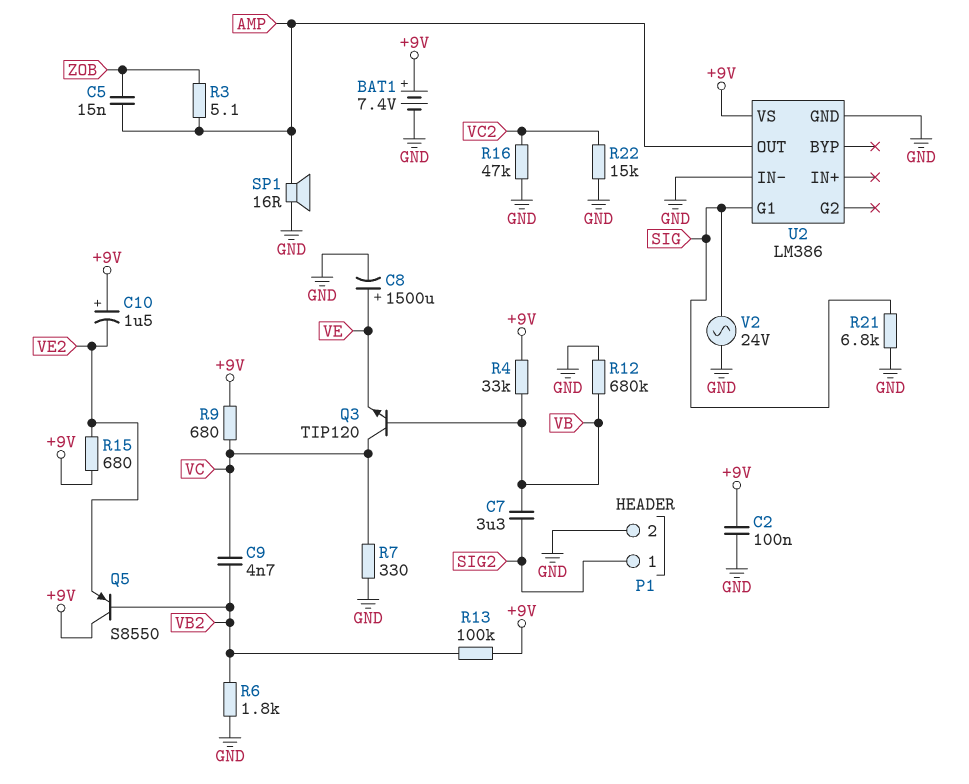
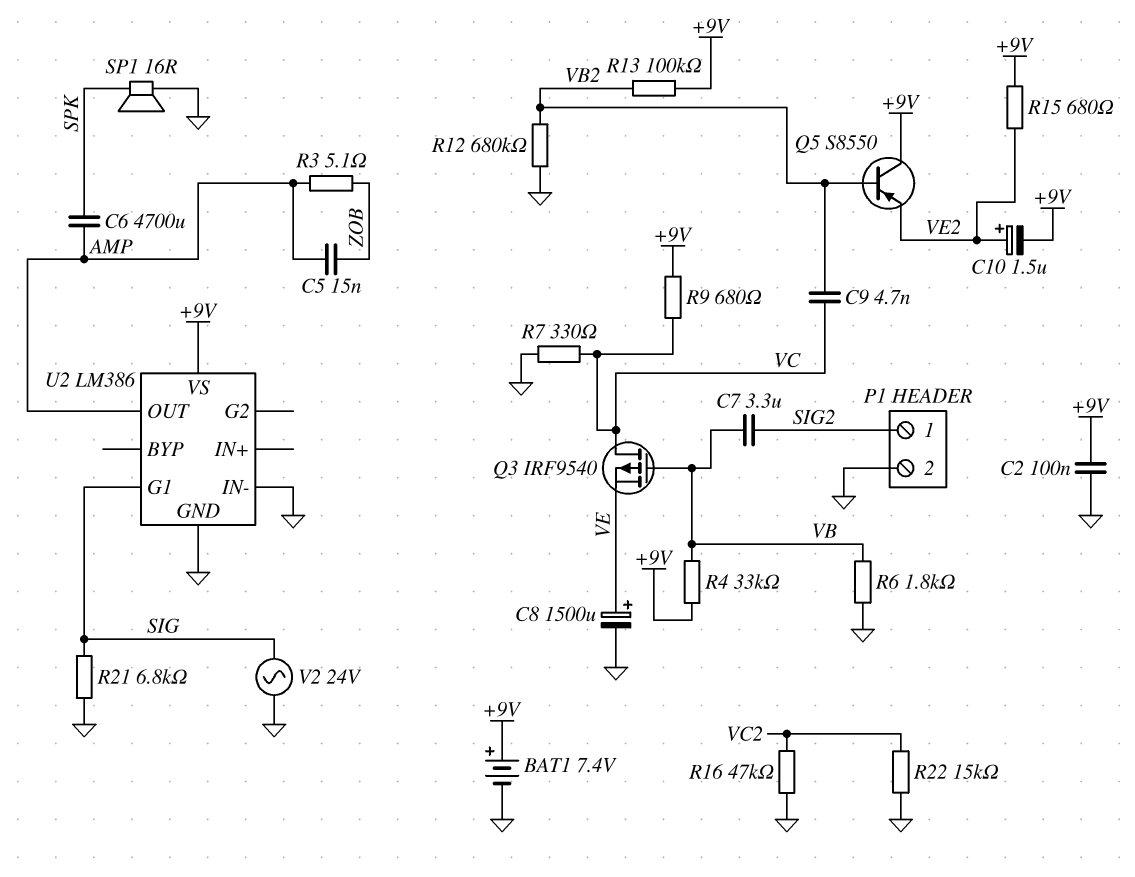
C6: none -> 4700uF (AMP, SPK)
C10: 1.5uF (plus +9V, minus VE2) -> 1.5uF (plus VE2, minus +9V)
Q3: NPN TIP120 (B VB, C VC, E VE) -> PMOS IRF9540 (G VB, D VC, S VE)
R6: 1.8k (GND, VB2) -> 1.8k (GND, VB)
R12: 680k (GND, VB) -> 680k (GND, VB2)
SP1: speaker 16R (AMP, GND) -> speaker 16R (GND, SPK)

****************************************

> [YOUR TASK]: All of the records above are to be copied exactly, minus the pictures.

> [EXERCISE ANSWER]:
C6: none -> 4700uF (AMP, SPK)
C10: 1.5uF (plus +9V, minus VE2) -> 1.5uF (plus VE2, minus +9V)
Q3: NPN TIP120 (B VB, C VC, E VE) -> PMOS IRF9540 (G VB, D VC, S VE)
R6: 1.8k (GND, VB2) -> 1.8k (GND, VB)
R12: 680k (GND, VB) -> 680k (GND, VB2)
SP1: speaker 16R (AMP, GND) -> speaker 16R (GND, SPK)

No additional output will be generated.